Records drawn from a dataset:

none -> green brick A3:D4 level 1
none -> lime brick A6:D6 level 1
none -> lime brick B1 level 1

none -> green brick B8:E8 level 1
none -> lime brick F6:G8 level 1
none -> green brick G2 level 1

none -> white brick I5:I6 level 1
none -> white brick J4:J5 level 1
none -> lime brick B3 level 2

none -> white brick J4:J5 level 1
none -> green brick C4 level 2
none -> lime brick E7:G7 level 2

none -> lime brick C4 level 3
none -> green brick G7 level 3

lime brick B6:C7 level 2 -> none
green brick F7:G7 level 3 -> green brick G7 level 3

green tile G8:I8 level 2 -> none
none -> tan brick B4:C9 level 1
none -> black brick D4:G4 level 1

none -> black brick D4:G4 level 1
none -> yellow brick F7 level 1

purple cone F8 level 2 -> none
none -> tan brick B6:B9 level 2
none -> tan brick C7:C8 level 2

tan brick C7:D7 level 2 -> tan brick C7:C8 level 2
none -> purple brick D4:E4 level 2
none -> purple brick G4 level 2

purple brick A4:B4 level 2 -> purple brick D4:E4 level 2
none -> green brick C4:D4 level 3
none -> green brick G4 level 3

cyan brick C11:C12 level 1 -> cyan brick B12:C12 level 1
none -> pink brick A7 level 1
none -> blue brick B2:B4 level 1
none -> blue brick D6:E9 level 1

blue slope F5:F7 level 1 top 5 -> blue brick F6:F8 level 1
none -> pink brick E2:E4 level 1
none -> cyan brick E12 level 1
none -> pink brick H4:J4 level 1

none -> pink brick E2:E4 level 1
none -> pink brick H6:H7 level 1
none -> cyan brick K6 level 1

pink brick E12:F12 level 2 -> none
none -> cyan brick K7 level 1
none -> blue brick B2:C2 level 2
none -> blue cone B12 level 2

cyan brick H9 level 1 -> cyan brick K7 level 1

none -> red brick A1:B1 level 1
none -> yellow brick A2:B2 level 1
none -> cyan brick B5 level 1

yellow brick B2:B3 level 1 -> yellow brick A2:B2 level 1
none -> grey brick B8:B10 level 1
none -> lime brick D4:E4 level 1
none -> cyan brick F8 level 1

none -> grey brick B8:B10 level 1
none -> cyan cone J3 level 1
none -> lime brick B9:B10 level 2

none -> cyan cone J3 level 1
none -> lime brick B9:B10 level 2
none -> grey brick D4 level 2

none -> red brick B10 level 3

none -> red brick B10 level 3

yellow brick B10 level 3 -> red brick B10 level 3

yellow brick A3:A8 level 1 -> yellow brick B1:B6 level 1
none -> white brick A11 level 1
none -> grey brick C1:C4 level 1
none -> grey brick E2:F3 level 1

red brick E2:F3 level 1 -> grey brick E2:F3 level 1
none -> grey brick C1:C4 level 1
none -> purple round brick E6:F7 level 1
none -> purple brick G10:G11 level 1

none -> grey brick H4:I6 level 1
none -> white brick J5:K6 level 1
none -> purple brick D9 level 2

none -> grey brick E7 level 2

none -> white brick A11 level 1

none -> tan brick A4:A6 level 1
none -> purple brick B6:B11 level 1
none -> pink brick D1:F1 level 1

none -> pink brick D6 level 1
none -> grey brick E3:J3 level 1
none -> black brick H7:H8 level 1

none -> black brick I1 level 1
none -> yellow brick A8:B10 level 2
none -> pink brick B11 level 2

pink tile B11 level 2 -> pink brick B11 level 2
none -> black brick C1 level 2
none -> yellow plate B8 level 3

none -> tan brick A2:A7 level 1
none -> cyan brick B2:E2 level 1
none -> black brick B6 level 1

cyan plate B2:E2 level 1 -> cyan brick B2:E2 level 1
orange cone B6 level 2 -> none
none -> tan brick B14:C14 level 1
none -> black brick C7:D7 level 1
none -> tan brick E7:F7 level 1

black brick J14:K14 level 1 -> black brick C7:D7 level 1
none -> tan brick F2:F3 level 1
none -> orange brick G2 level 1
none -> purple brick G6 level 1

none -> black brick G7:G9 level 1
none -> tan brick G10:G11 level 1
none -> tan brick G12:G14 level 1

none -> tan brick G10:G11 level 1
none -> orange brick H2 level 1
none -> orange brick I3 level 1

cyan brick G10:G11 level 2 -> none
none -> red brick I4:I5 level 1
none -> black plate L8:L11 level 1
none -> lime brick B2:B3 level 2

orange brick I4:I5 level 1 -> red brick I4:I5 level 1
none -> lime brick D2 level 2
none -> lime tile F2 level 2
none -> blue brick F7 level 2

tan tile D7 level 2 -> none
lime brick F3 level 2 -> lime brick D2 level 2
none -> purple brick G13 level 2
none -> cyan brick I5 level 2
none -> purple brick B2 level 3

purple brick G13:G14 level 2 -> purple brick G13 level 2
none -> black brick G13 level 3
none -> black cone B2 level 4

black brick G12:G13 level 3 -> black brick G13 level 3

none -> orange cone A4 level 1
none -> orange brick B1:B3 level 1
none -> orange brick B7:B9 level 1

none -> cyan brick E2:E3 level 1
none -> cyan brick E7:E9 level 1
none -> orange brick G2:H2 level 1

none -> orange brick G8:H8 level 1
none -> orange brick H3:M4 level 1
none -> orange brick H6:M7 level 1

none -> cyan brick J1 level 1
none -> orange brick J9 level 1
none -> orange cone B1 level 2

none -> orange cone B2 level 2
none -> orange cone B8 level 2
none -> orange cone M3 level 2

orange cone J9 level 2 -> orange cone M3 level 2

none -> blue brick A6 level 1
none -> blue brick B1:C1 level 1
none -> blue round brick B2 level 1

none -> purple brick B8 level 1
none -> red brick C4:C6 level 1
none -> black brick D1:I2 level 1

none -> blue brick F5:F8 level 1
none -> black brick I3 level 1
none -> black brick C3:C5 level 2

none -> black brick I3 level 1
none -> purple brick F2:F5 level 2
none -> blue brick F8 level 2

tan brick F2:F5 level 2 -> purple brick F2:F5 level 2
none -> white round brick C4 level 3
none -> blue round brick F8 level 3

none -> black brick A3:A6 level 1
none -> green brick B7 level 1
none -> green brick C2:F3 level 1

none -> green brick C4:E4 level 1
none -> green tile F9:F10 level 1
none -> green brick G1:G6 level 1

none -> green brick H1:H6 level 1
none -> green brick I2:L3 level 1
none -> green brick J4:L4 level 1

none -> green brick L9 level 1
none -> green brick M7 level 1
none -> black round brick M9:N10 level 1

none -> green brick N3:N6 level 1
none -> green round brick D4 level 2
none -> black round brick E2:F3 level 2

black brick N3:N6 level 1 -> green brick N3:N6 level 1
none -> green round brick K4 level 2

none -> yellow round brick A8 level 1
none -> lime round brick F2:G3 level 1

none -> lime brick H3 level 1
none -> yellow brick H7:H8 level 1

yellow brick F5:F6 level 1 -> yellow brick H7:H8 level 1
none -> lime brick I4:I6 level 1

TO DO: If a line in the data above contains "tile", return that line.

YOUR SOLUTION:
green tile G8:I8 level 2 -> none
pink tile B11 level 2 -> pink brick B11 level 2
none -> lime tile F2 level 2
tan tile D7 level 2 -> none
none -> green tile F9:F10 level 1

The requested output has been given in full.